• [RECORDS FOR THIS EXERCISE]:

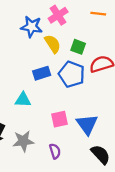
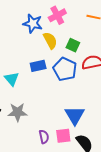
cyan triangle: (23, 100) -> (12, 79), moved, turned 42
pink square: (60, 119) -> (63, 136), moved
gray star: (23, 141) -> (17, 112), moved

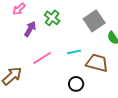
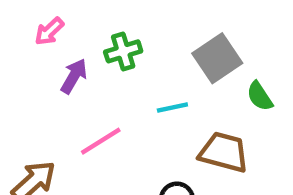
green cross: (52, 18) -> (123, 51), turned 35
cyan line: (74, 52) -> (172, 107), moved

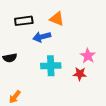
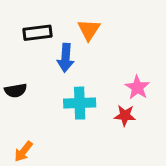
orange triangle: (57, 19) -> (89, 30), turned 42
blue arrow: (42, 37) -> (66, 58), turned -72

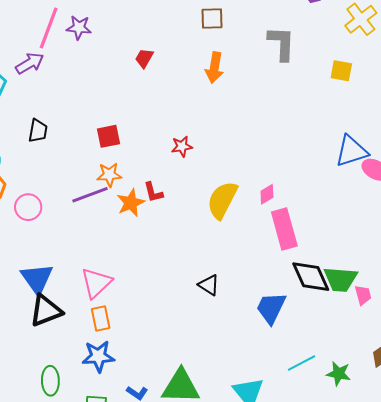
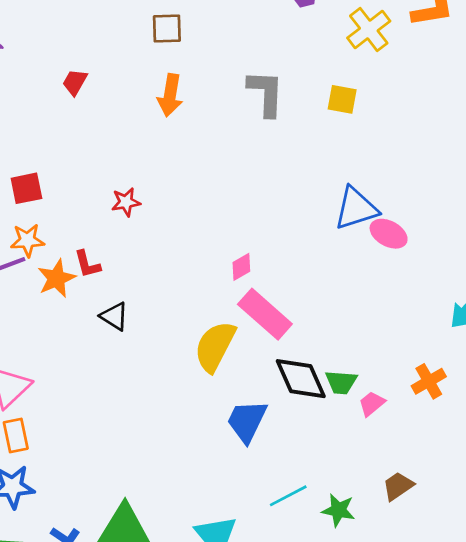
gray L-shape: (282, 43) -> (266, 93), moved
yellow semicircle: (222, 200) -> (215, 346), moved
pink rectangle: (284, 229) -> (265, 314), turned -33
green trapezoid: (340, 279) -> (341, 382), size x0.7
black triangle: (209, 285) -> (114, 316), moved
pink trapezoid: (363, 295) -> (372, 404), turned -115

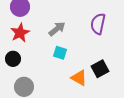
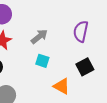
black square: (100, 69) -> (85, 67), moved

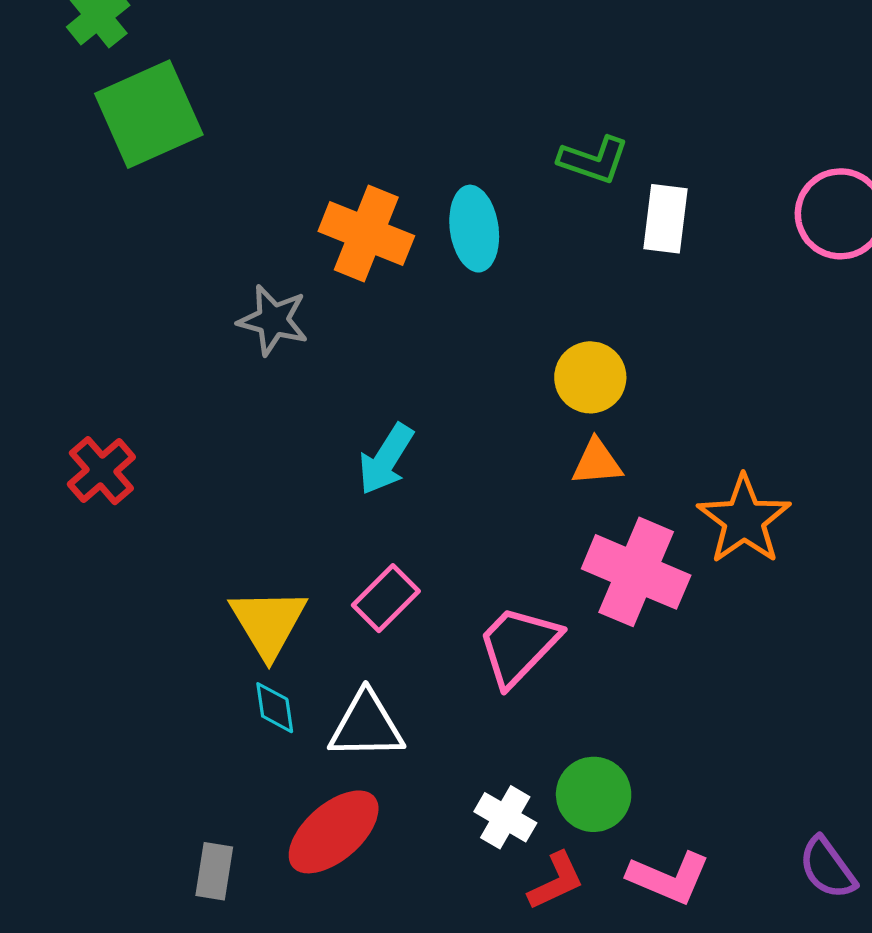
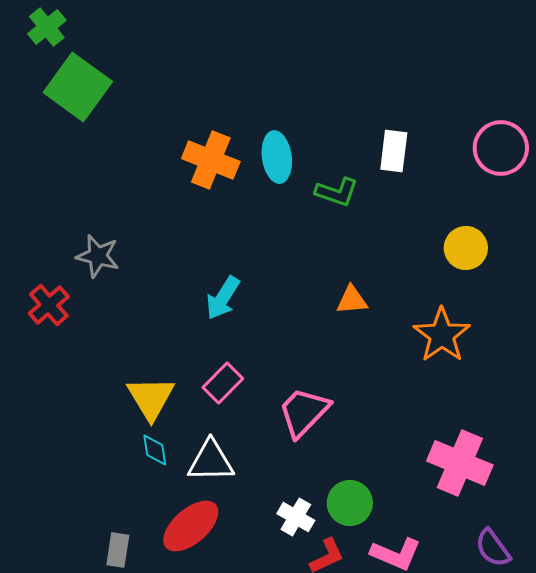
green square: (149, 114) -> (78, 87), turned -30
green L-shape: (594, 160) -> (337, 192), moved
gray star: (273, 320) -> (98, 256), moved
yellow circle: (590, 377) -> (466, 248), moved
pink cross: (636, 572) -> (460, 463), moved

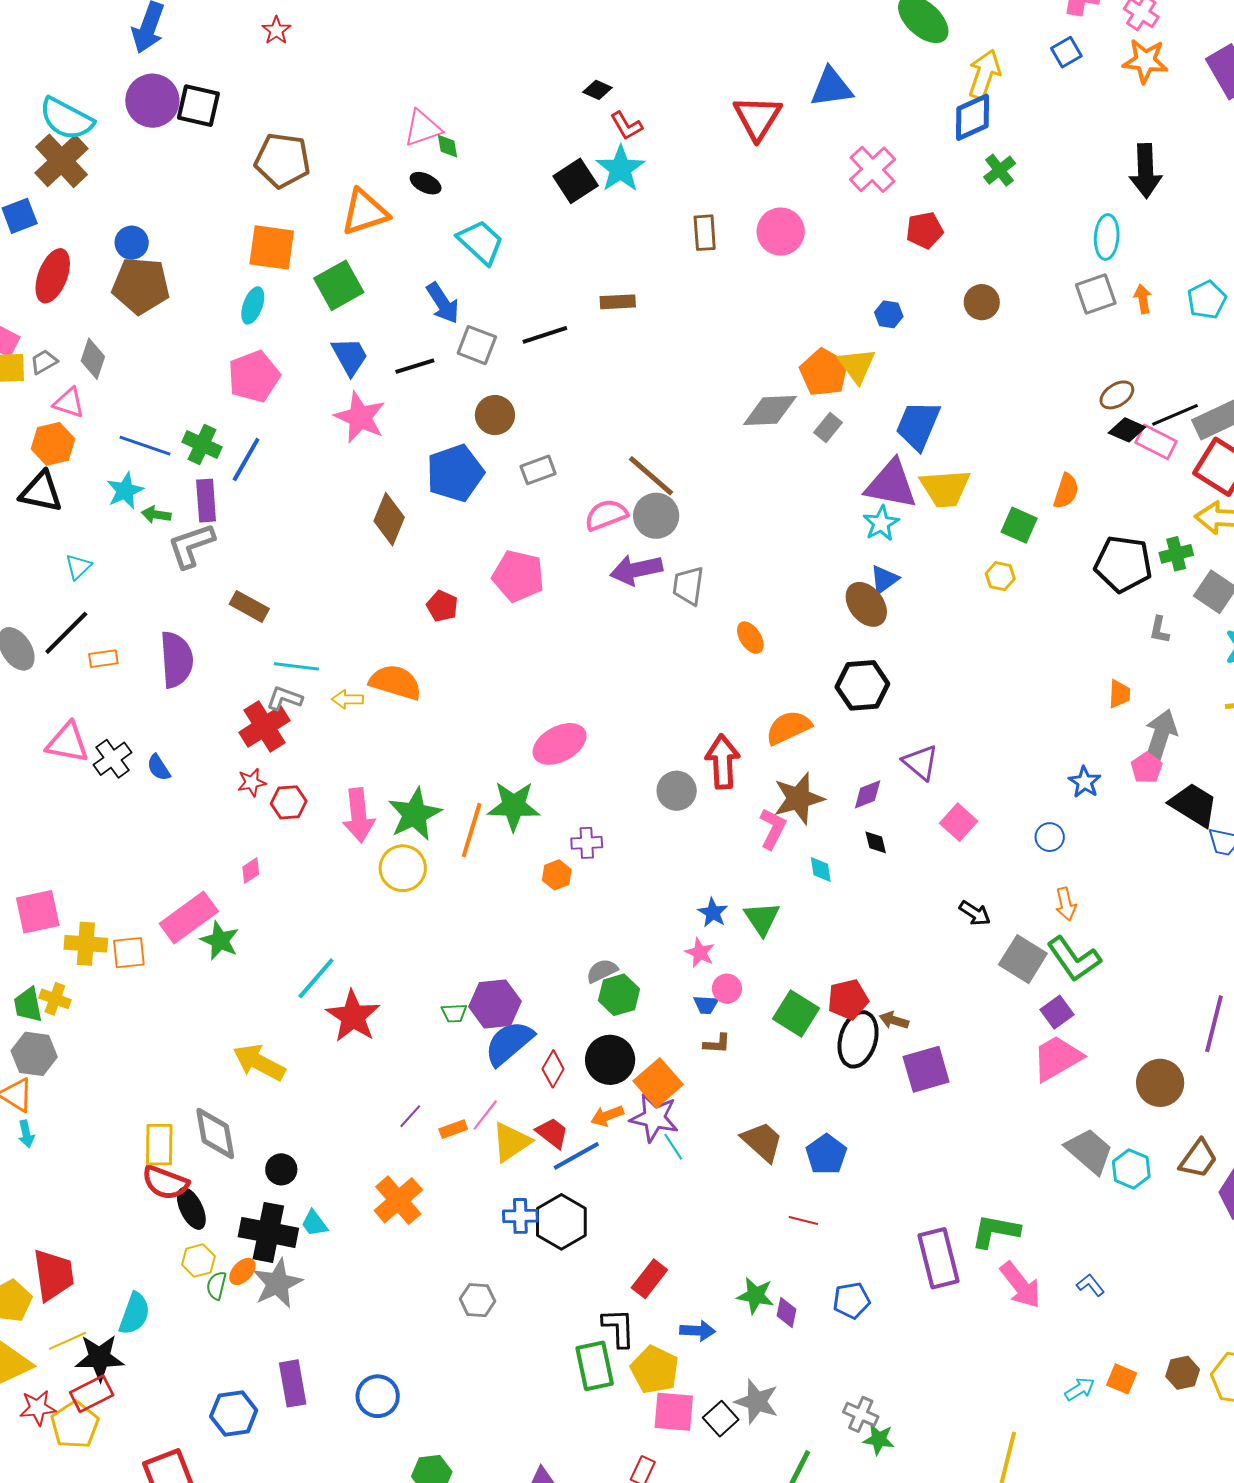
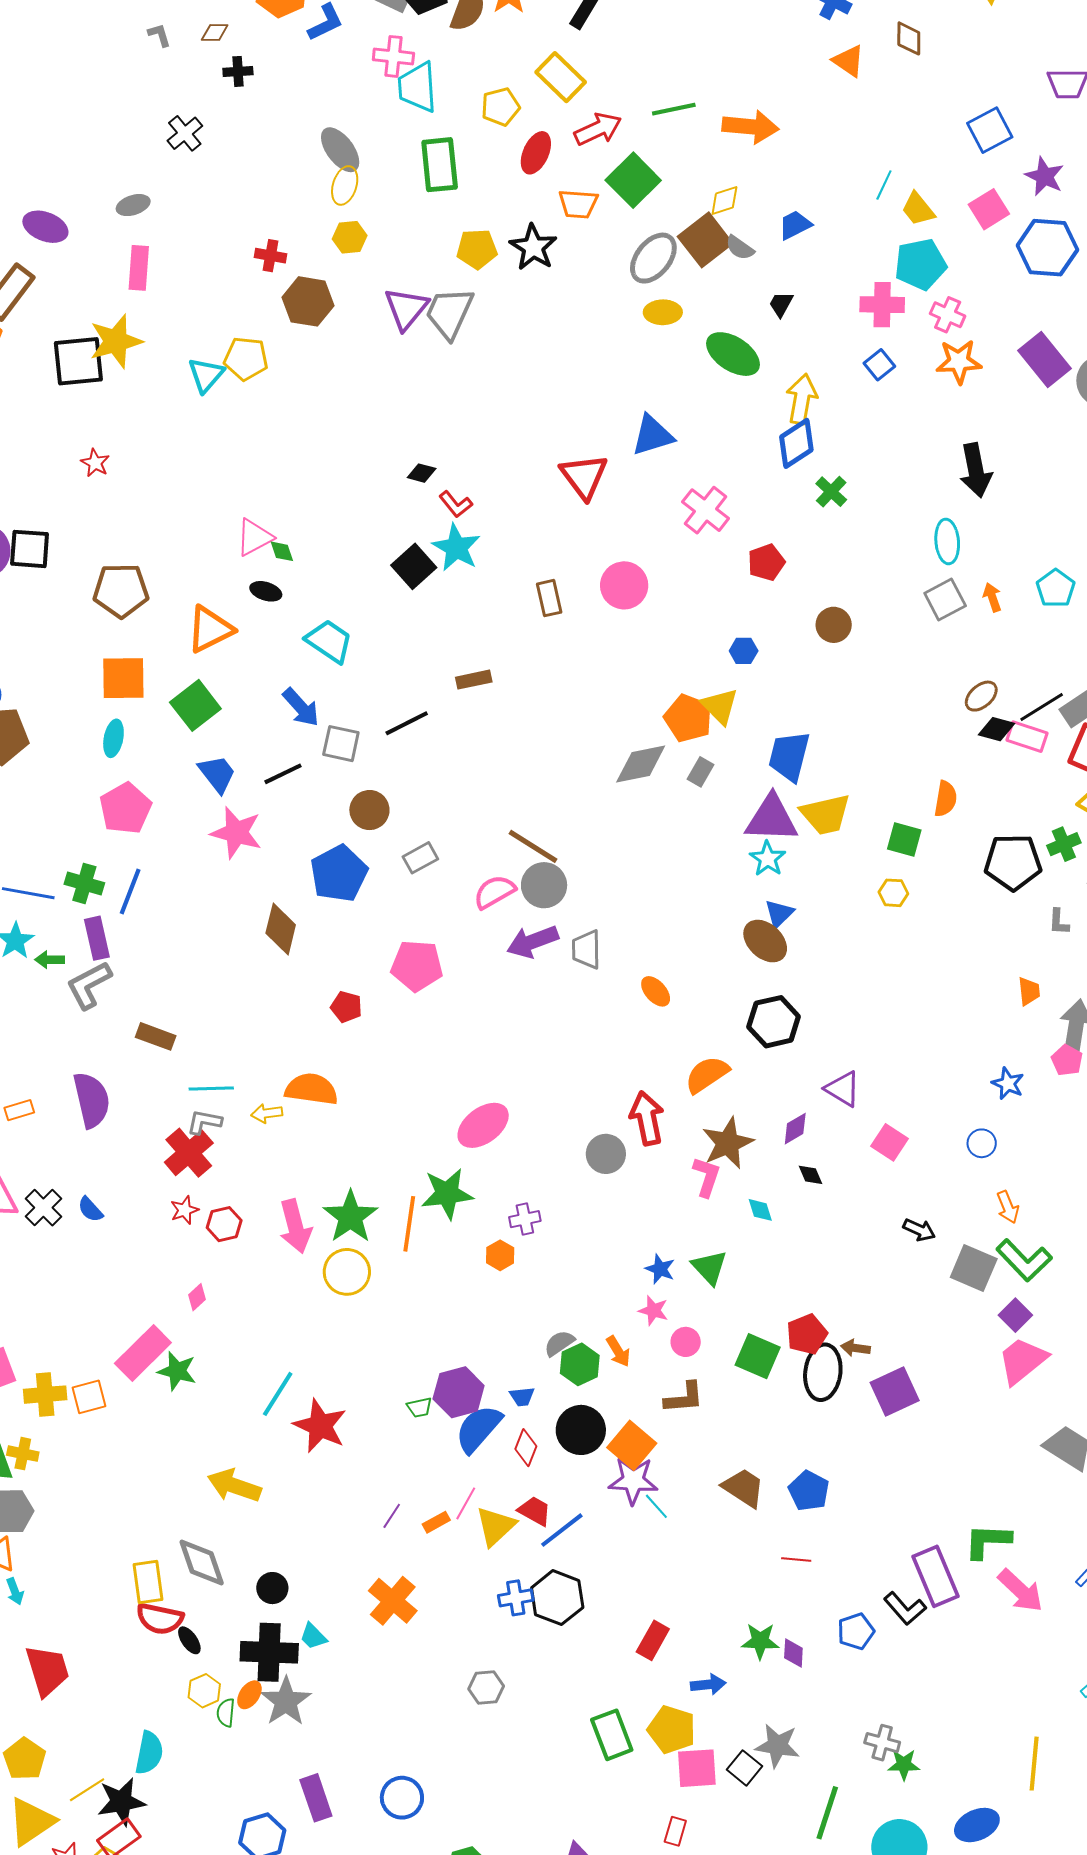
blue trapezoid: (706, 1005) -> (522, 1397), moved
brown L-shape: (717, 1044) -> (684, 1398), size x1.5
orange arrow: (607, 1116) -> (618, 1351), moved, turned -92
black ellipse: (191, 1209) -> (189, 1640), size x0.7
red trapezoid: (53, 1275) -> (47, 1670), moved
black L-shape: (619, 1328) -> (905, 1608), moved, turned 150

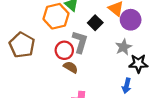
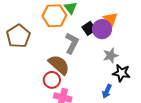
purple circle: (131, 20) -> (102, 29), moved
red circle: (64, 50) -> (52, 80), moved
brown semicircle: (71, 67) -> (59, 65), size x1.6

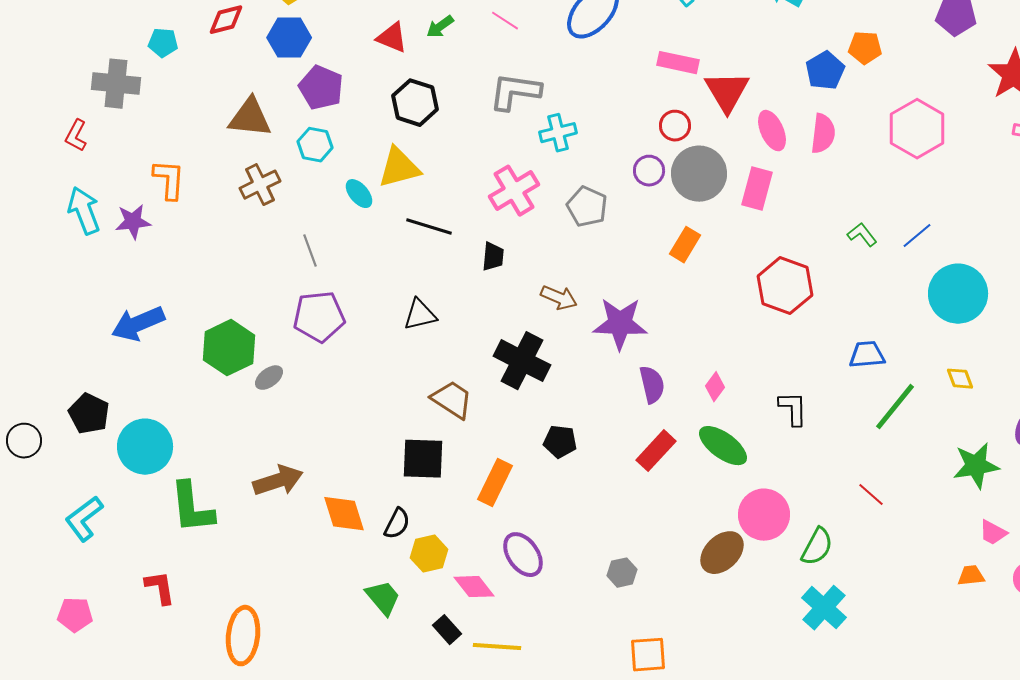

• [WHAT TO PRODUCE]: The required output is the line containing "orange triangle: (57, 19)" plus every line after it to the end of the data, copied exactly and with no pictures.

• [EXERCISE OUTPUT]:
orange triangle: (57, 19) -> (89, 30), turned 42
blue arrow: (42, 37) -> (66, 58), turned -72

gray L-shape: (282, 43) -> (266, 93), moved
yellow semicircle: (222, 200) -> (215, 346), moved
pink rectangle: (284, 229) -> (265, 314), turned -33
green trapezoid: (340, 279) -> (341, 382), size x0.7
black triangle: (209, 285) -> (114, 316), moved
pink trapezoid: (363, 295) -> (372, 404), turned -115

black square: (100, 69) -> (85, 67), moved

green square: (149, 114) -> (78, 87), turned -30
green L-shape: (594, 160) -> (337, 192), moved
gray star: (273, 320) -> (98, 256), moved
yellow circle: (590, 377) -> (466, 248), moved
pink cross: (636, 572) -> (460, 463), moved

blue trapezoid: (706, 1005) -> (522, 1397), moved
brown L-shape: (717, 1044) -> (684, 1398), size x1.5
orange arrow: (607, 1116) -> (618, 1351), moved, turned -92
black ellipse: (191, 1209) -> (189, 1640), size x0.7
red trapezoid: (53, 1275) -> (47, 1670), moved
black L-shape: (619, 1328) -> (905, 1608), moved, turned 150

purple circle: (131, 20) -> (102, 29), moved
red circle: (64, 50) -> (52, 80), moved
brown semicircle: (71, 67) -> (59, 65), size x1.6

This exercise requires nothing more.